(Exercise): From the first line of the records down to the one that holds "snow-white_glue (236, 178, 286, 273)", transcribe each line exactly and add nothing.

-- Raw data follows --

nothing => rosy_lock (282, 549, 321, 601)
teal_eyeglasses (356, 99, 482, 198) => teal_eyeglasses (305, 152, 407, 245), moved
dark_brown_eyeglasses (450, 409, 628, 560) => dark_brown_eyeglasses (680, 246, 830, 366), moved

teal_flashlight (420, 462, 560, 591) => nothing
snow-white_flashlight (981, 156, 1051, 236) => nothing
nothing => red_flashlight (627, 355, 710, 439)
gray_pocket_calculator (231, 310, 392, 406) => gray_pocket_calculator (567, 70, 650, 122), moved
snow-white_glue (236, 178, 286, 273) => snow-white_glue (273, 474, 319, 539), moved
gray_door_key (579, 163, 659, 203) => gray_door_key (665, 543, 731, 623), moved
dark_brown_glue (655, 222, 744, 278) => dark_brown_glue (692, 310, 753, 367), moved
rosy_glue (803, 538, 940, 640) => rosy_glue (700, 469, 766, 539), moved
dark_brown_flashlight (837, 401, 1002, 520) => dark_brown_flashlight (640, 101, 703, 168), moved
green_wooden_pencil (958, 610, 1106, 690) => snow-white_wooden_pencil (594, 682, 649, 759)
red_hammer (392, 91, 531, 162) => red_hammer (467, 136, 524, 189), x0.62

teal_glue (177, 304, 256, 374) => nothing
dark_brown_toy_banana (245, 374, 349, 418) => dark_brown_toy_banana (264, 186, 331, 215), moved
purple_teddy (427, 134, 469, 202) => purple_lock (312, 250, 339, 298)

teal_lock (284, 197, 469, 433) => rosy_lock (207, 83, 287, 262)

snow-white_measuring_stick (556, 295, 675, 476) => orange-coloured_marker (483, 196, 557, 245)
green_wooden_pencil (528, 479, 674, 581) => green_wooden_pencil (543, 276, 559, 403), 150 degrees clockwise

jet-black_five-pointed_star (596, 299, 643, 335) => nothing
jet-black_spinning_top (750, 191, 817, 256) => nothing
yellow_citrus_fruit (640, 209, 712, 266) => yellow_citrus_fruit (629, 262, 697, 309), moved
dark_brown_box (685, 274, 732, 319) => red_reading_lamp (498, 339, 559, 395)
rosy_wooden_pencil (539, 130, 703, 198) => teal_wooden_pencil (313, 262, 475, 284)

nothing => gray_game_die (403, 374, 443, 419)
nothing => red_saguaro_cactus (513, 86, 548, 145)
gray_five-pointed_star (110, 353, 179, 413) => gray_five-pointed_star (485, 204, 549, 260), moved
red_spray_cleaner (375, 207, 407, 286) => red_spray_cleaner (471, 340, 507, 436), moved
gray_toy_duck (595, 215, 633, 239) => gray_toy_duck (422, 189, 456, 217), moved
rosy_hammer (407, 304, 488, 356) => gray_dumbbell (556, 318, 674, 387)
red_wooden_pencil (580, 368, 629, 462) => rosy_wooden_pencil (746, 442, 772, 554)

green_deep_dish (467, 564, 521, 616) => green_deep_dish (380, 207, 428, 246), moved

-- Raw data concluded --

(Solution to this problem):
nothing => rosy_lock (282, 549, 321, 601)
teal_eyeglasses (356, 99, 482, 198) => teal_eyeglasses (305, 152, 407, 245), moved
dark_brown_eyeglasses (450, 409, 628, 560) => dark_brown_eyeglasses (680, 246, 830, 366), moved

teal_flashlight (420, 462, 560, 591) => nothing
snow-white_flashlight (981, 156, 1051, 236) => nothing
nothing => red_flashlight (627, 355, 710, 439)
gray_pocket_calculator (231, 310, 392, 406) => gray_pocket_calculator (567, 70, 650, 122), moved
snow-white_glue (236, 178, 286, 273) => snow-white_glue (273, 474, 319, 539), moved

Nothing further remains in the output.